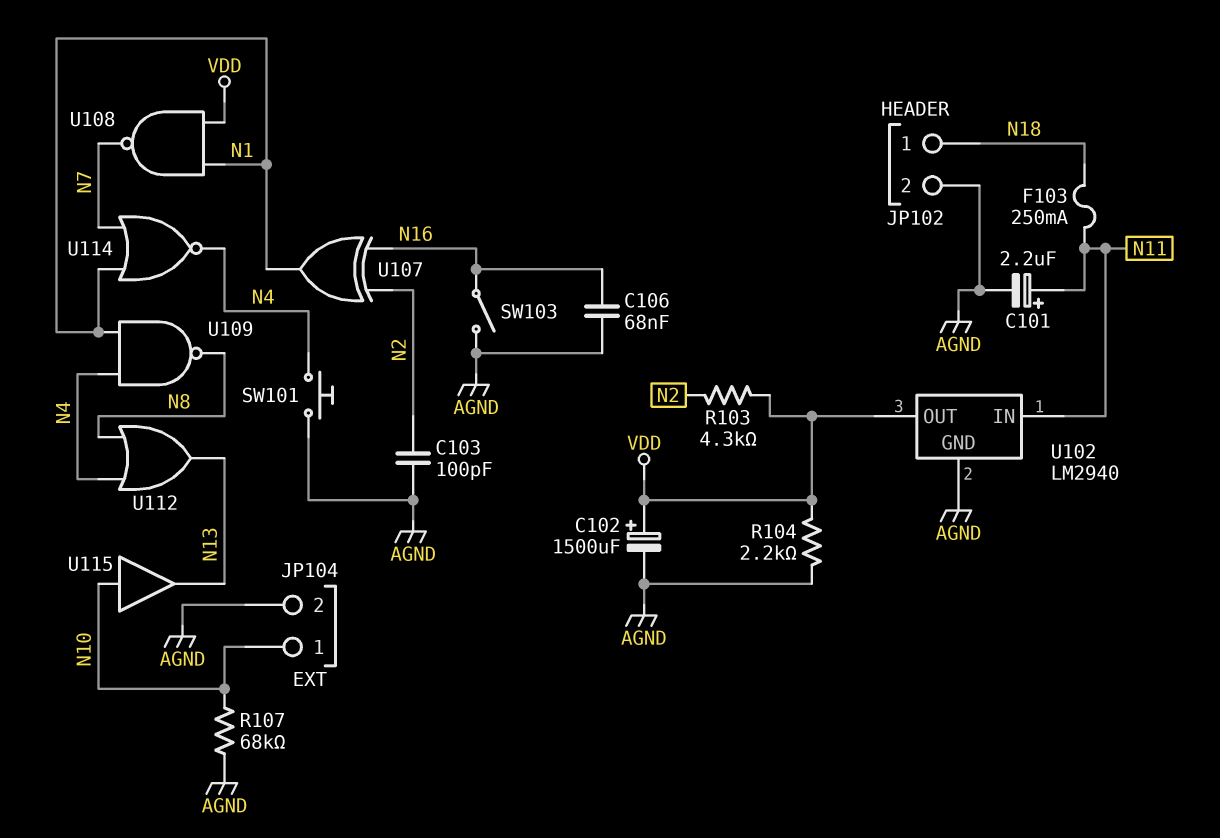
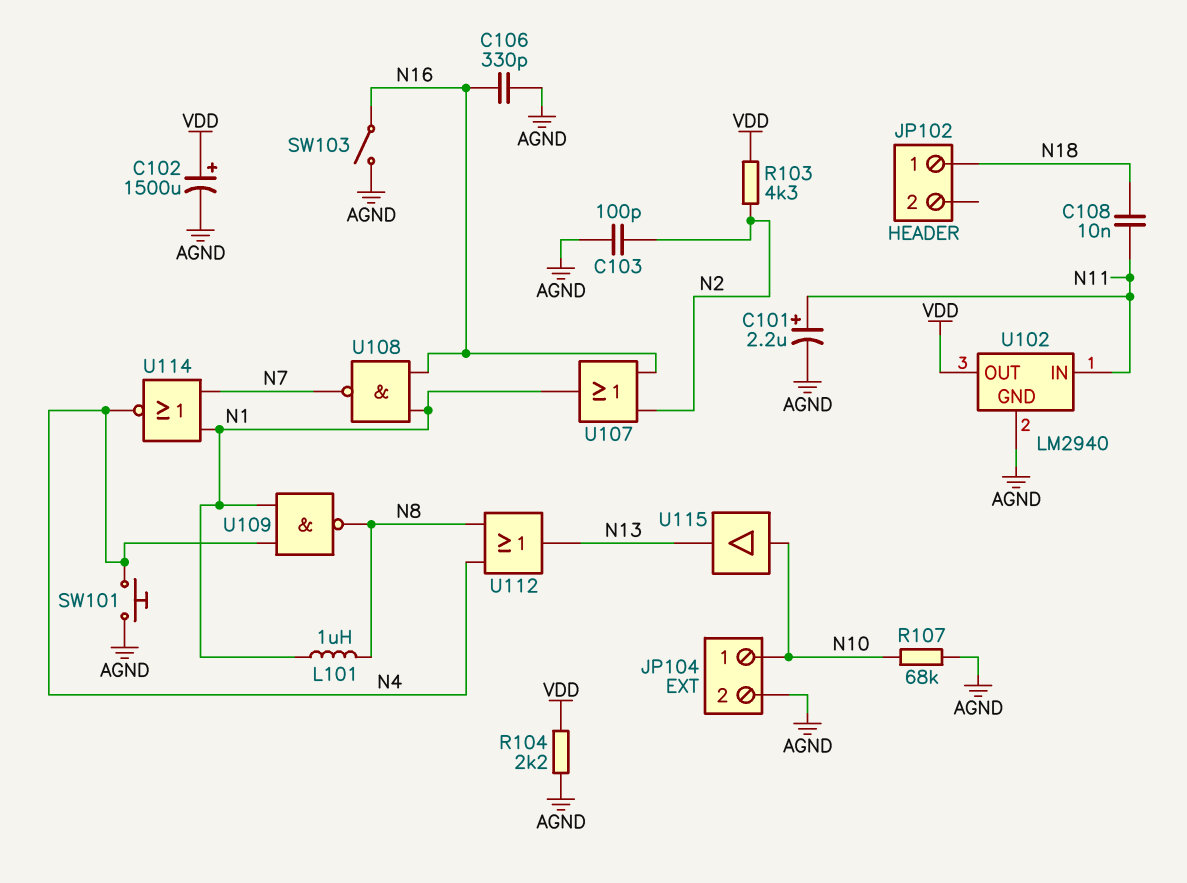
C106: 68nF (AGND, N16) -> 330pF (AGND, N16)
C108: none -> 10nF (N11, N18)
F103: 250mA (N11, N18) -> none
JP102 pin 2: AGND -> none
L101: none -> 1uH (N1, N8)
U107: XOR (in N2, in N16, out N1) -> OR (in N2, in N16, out N1)
U108: NAND (in N1, in VDD, out N7) -> NAND (in N1, in N16, out N7)

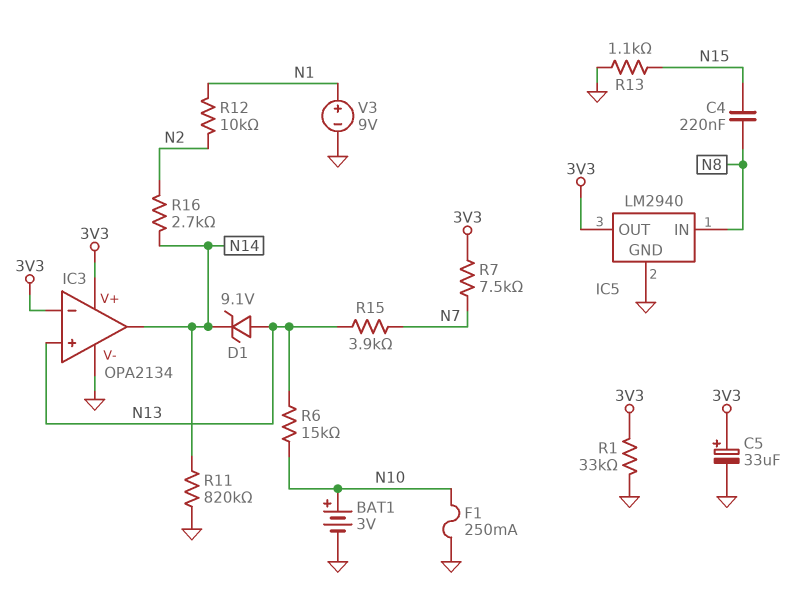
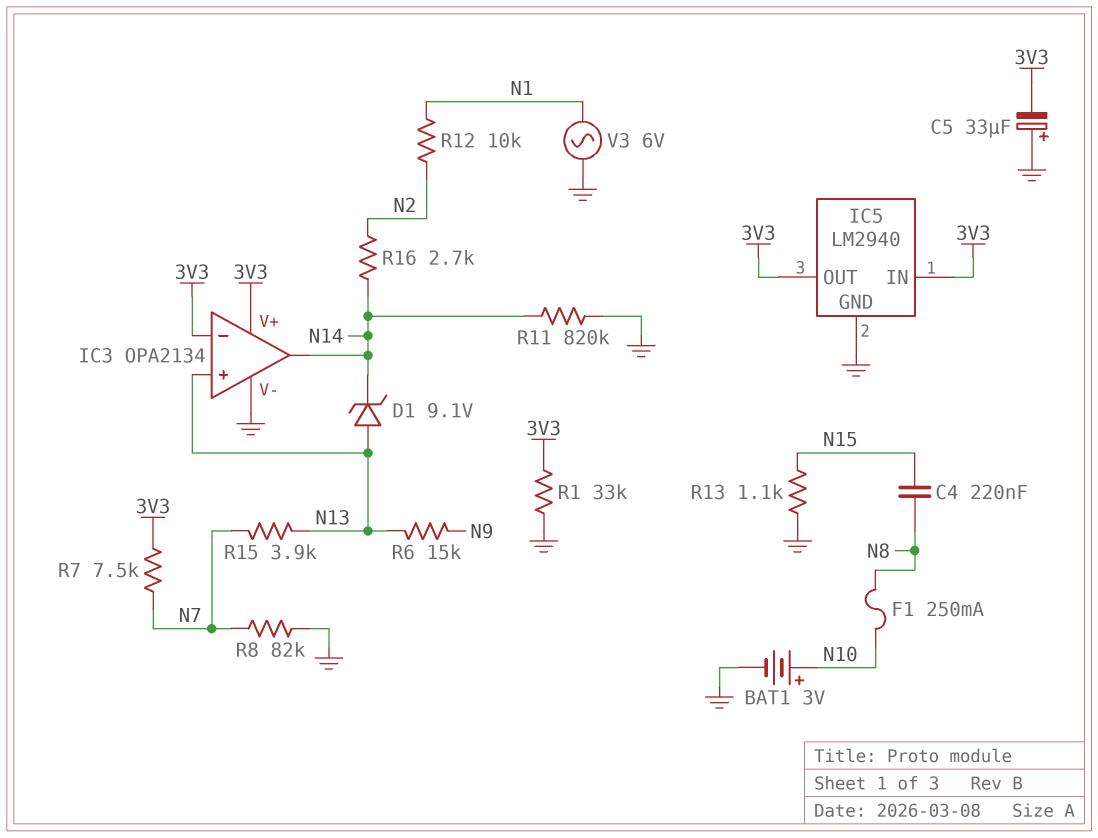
C5: 33uF (plus 3V3, minus GND) -> 33uF (plus GND, minus 3V3)
F1: 250mA (GND, N10) -> 250mA (N8, N10)
IC5 pin IN: N8 -> 3V3
R6: 15k (N10, N13) -> 15k (N9, N13)
R8: none -> 82k (GND, N7)
V3: 9V (plus N1, minus GND) -> AC 6V (GND, N1)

____

Search the material above for the string "minus". Show every line that holds it.

▸ SOLUTION BELOW
C5: 33uF (plus 3V3, minus GND) -> 33uF (plus GND, minus 3V3)
V3: 9V (plus N1, minus GND) -> AC 6V (GND, N1)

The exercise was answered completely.